• DIRECTIONS FOR THIS TASK: Transcribe the following entries word for word; no picture is to appear in the copy.

◆ ◆ ◆ ◆

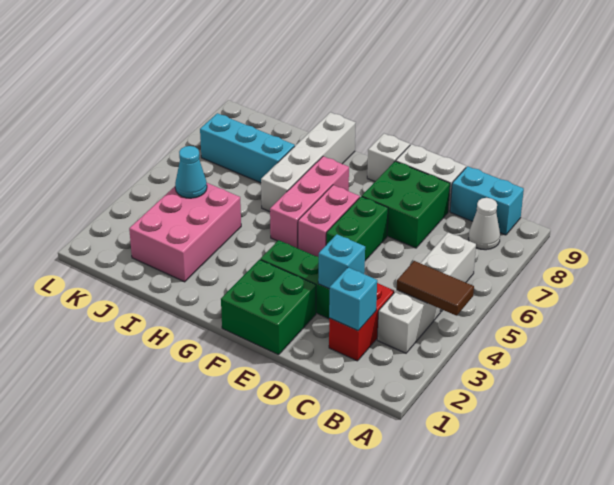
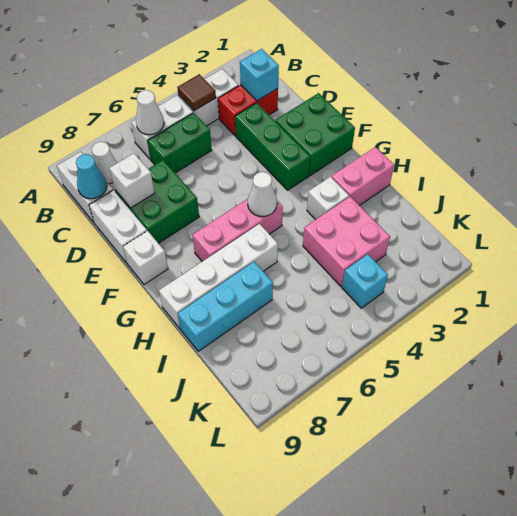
brown tile A4:B4 level 2 -> brown tile B4 level 2
none -> white cone B6 level 2
cyan brick B9:C9 level 1 -> white brick B9:C9 level 1
cyan brick D3 level 2 -> cyan brick K4 level 1
none -> white brick D8 level 2
green brick E5:E6 level 1 -> green brick C5:C6 level 1
pink brick F5:F6 level 1 -> pink brick H1:H2 level 1
none -> white cone G5 level 2
none -> white brick H3 level 1
pink brick I2:J4 level 1 -> pink brick I3:J4 level 1
cyan brick I7:K7 level 1 -> cyan brick I7:I9 level 1
cyan cone J4 level 2 -> cyan cone C9 level 2

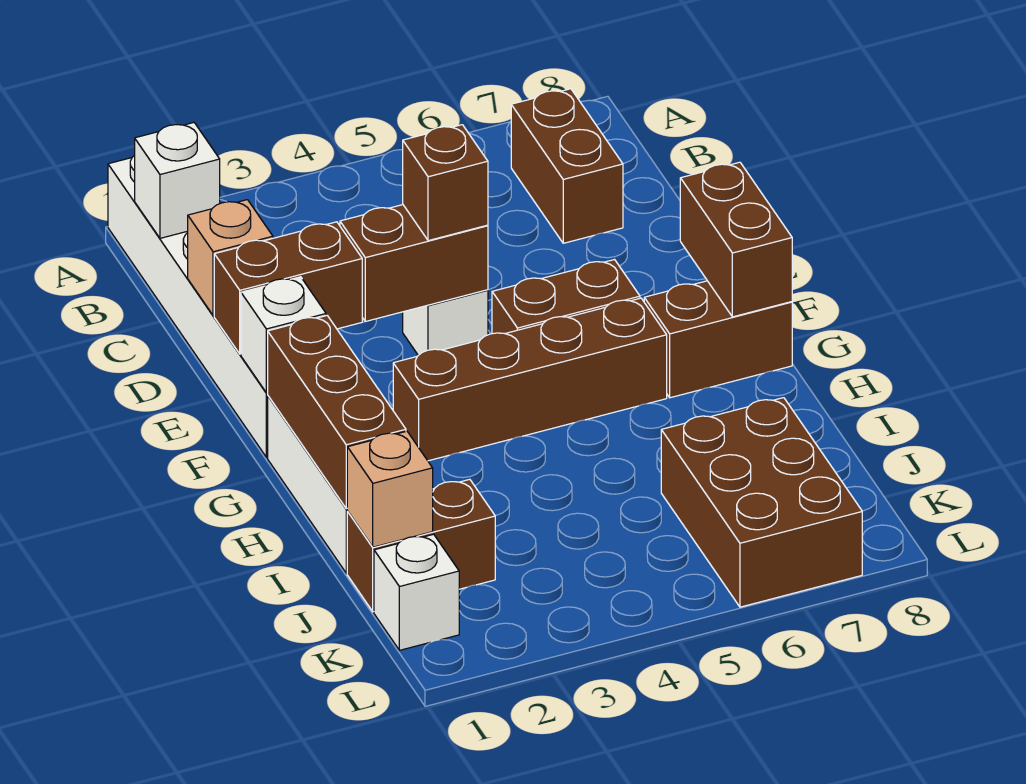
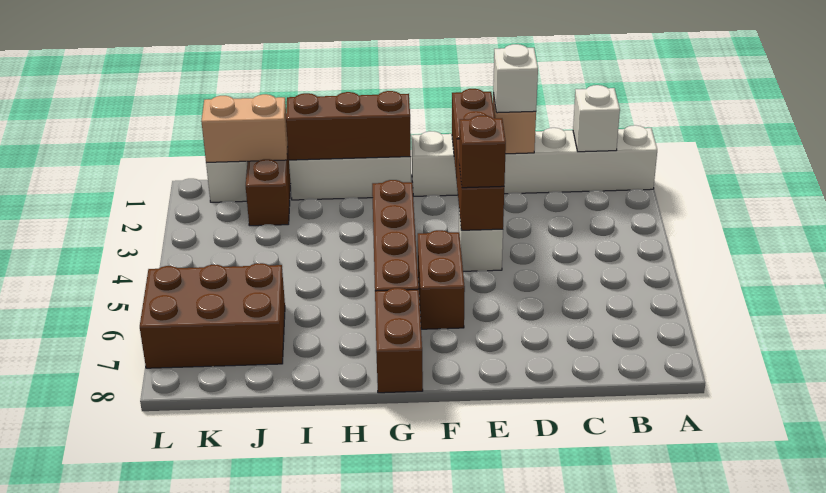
brown brick B7:C7 level 1 -> none
white brick F1 level 2 -> white brick D1 level 3
brown brick F8:G8 level 2 -> none
tan brick J1 level 2 -> tan brick J1:K1 level 2

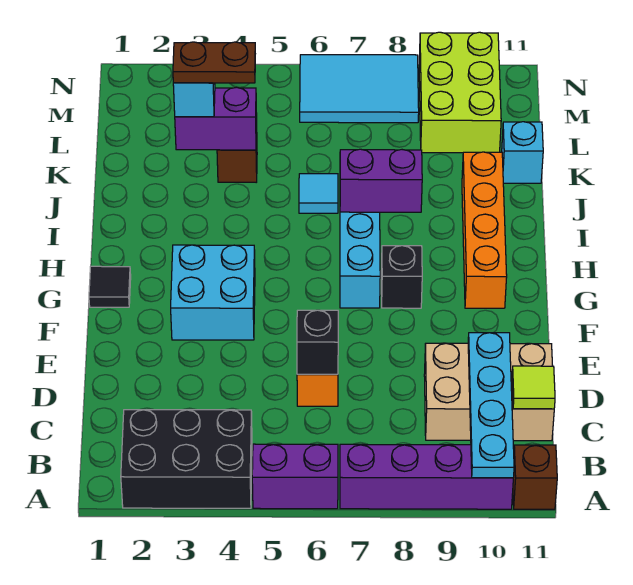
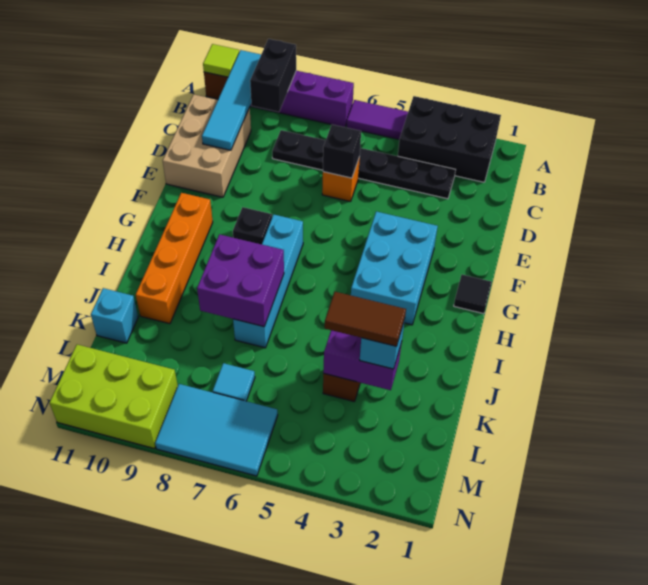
purple brick A5:A6 level 1 -> purple tile A5:A6 level 1
none -> black brick A9:B9 level 2
cyan plate A10:D10 level 2 -> cyan tile A10:D10 level 2
none -> black plate C3:C8 level 1
tan brick C9:D11 level 1 -> tan brick C10:E11 level 1
lime tile C11 level 2 -> lime tile A11 level 2
cyan brick F3:G4 level 1 -> cyan brick F3:H4 level 1
purple brick I7:I8 level 2 -> purple brick I7:J8 level 2
cyan tile J6 level 1 -> cyan tile L7 level 1
brown plate K3:K4 level 4 -> brown tile K3:K4 level 4
lime brick L9:N10 level 1 -> lime brick M9:N11 level 1

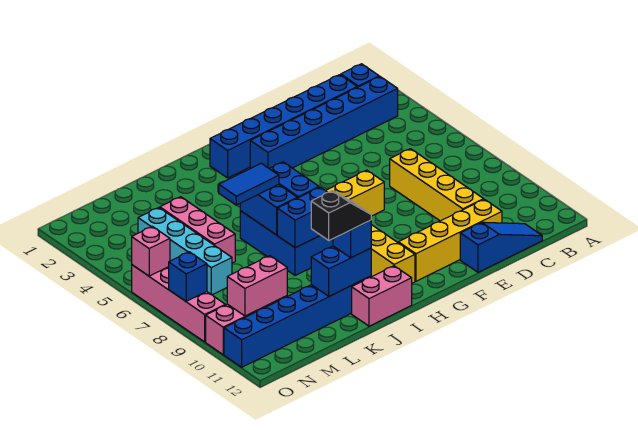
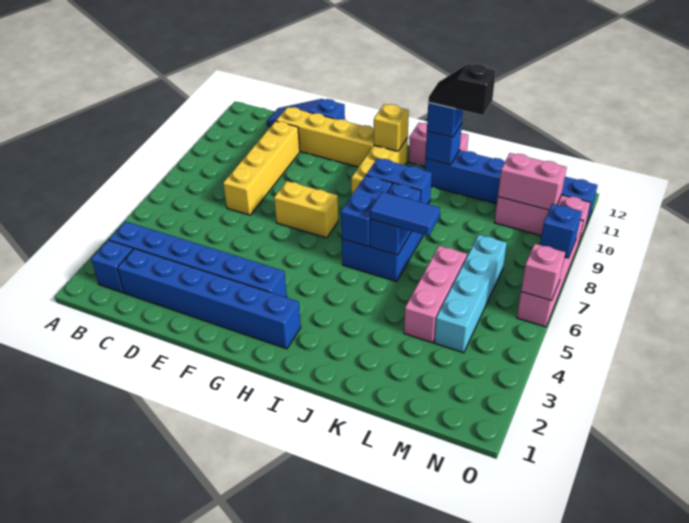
none -> yellow brick H11 level 2
blue brick J11:K11 level 2 -> blue brick J11 level 2

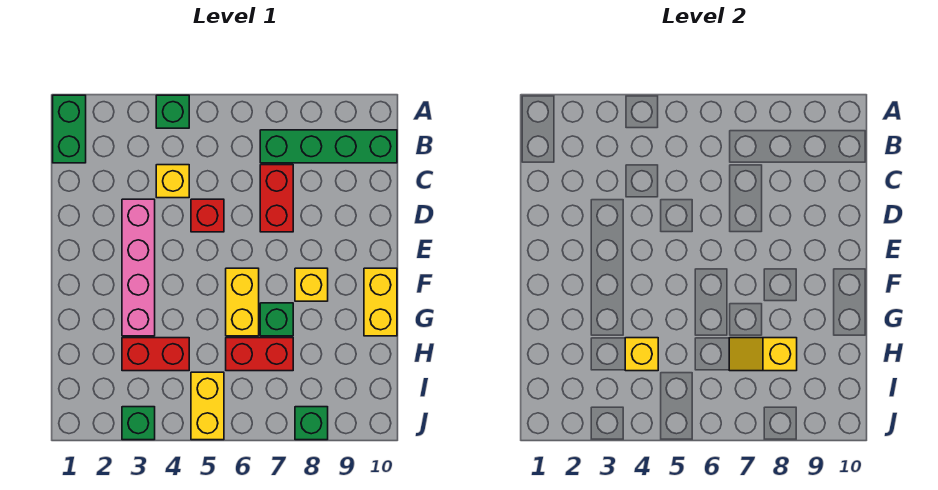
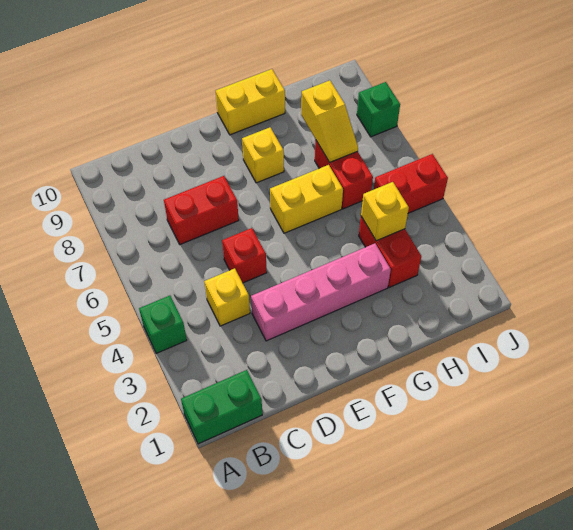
green brick B7:B10 level 1 -> none
green brick G7 level 1 -> none
yellow brick I5:J5 level 1 -> red brick I5:J5 level 1
green brick J3 level 1 -> none

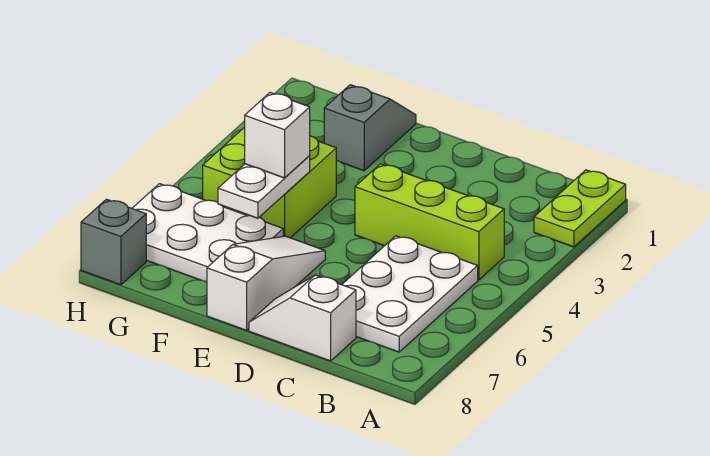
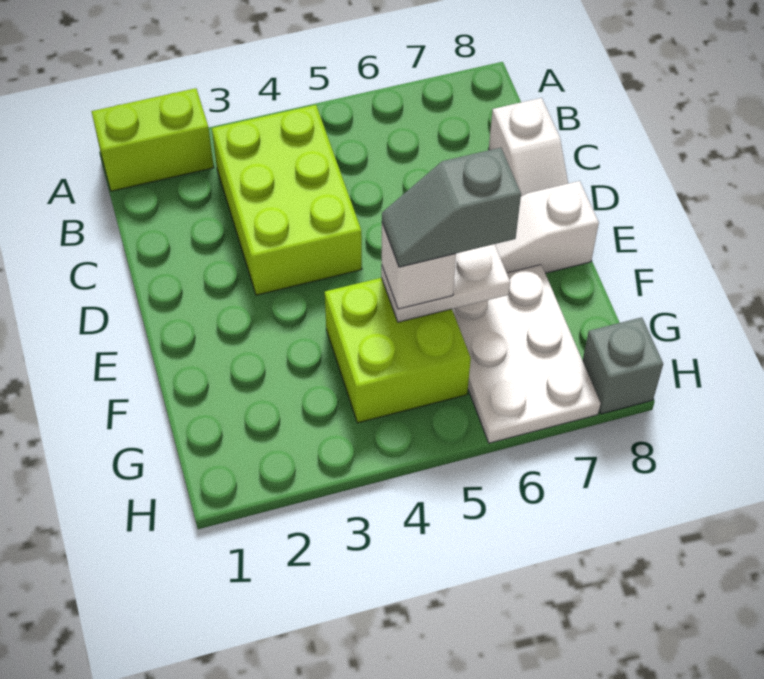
lime plate A1:A2 level 1 -> lime brick A1:A2 level 1
lime brick B4:D4 level 1 -> lime brick B3:D4 level 1
white plate B5:C7 level 1 -> none
grey slope F1:F2 level 1 top 2 -> grey slope F5:F6 level 4 top 6

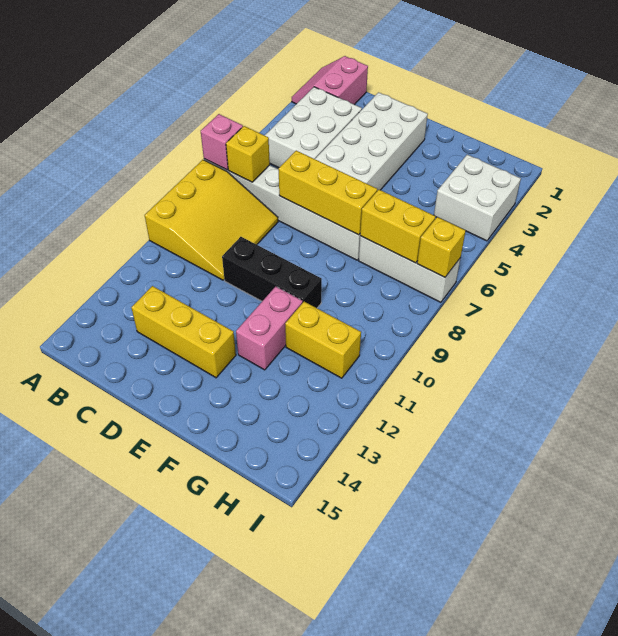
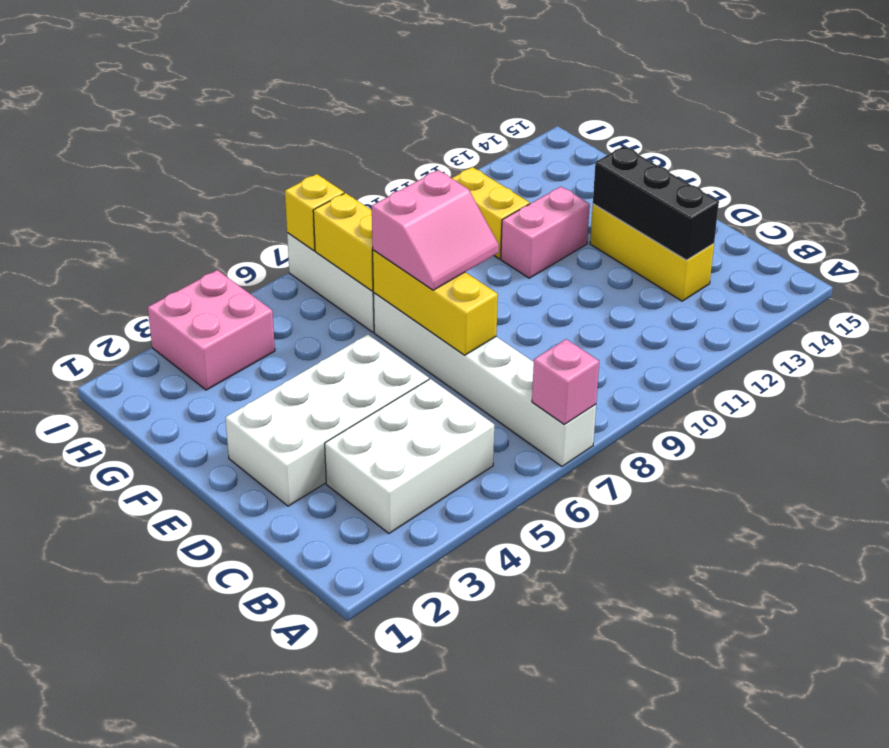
pink slope A1:B2 level 1 top B -> pink slope E7:F8 level 3 top F
yellow slope A8:C10 level 1 top A -> none
yellow brick B7 level 2 -> none
black brick D10:F10 level 1 -> black brick C13:E13 level 2
white brick H3:I4 level 1 -> pink brick H3:I4 level 1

◆ ◆ ◆ ◆

• RESULT FOR THIS TASK:
brown tile A4:B4 level 2 -> brown tile B4 level 2
none -> white cone B6 level 2
cyan brick B9:C9 level 1 -> white brick B9:C9 level 1
cyan brick D3 level 2 -> cyan brick K4 level 1
none -> white brick D8 level 2
green brick E5:E6 level 1 -> green brick C5:C6 level 1
pink brick F5:F6 level 1 -> pink brick H1:H2 level 1
none -> white cone G5 level 2
none -> white brick H3 level 1
pink brick I2:J4 level 1 -> pink brick I3:J4 level 1
cyan brick I7:K7 level 1 -> cyan brick I7:I9 level 1
cyan cone J4 level 2 -> cyan cone C9 level 2

brown brick B7:C7 level 1 -> none
white brick F1 level 2 -> white brick D1 level 3
brown brick F8:G8 level 2 -> none
tan brick J1 level 2 -> tan brick J1:K1 level 2

purple brick A5:A6 level 1 -> purple tile A5:A6 level 1
none -> black brick A9:B9 level 2
cyan plate A10:D10 level 2 -> cyan tile A10:D10 level 2
none -> black plate C3:C8 level 1
tan brick C9:D11 level 1 -> tan brick C10:E11 level 1
lime tile C11 level 2 -> lime tile A11 level 2
cyan brick F3:G4 level 1 -> cyan brick F3:H4 level 1
purple brick I7:I8 level 2 -> purple brick I7:J8 level 2
cyan tile J6 level 1 -> cyan tile L7 level 1
brown plate K3:K4 level 4 -> brown tile K3:K4 level 4
lime brick L9:N10 level 1 -> lime brick M9:N11 level 1

none -> yellow brick H11 level 2
blue brick J11:K11 level 2 -> blue brick J11 level 2

green brick B7:B10 level 1 -> none
green brick G7 level 1 -> none
yellow brick I5:J5 level 1 -> red brick I5:J5 level 1
green brick J3 level 1 -> none

lime plate A1:A2 level 1 -> lime brick A1:A2 level 1
lime brick B4:D4 level 1 -> lime brick B3:D4 level 1
white plate B5:C7 level 1 -> none
grey slope F1:F2 level 1 top 2 -> grey slope F5:F6 level 4 top 6

pink slope A1:B2 level 1 top B -> pink slope E7:F8 level 3 top F
yellow slope A8:C10 level 1 top A -> none
yellow brick B7 level 2 -> none
black brick D10:F10 level 1 -> black brick C13:E13 level 2
white brick H3:I4 level 1 -> pink brick H3:I4 level 1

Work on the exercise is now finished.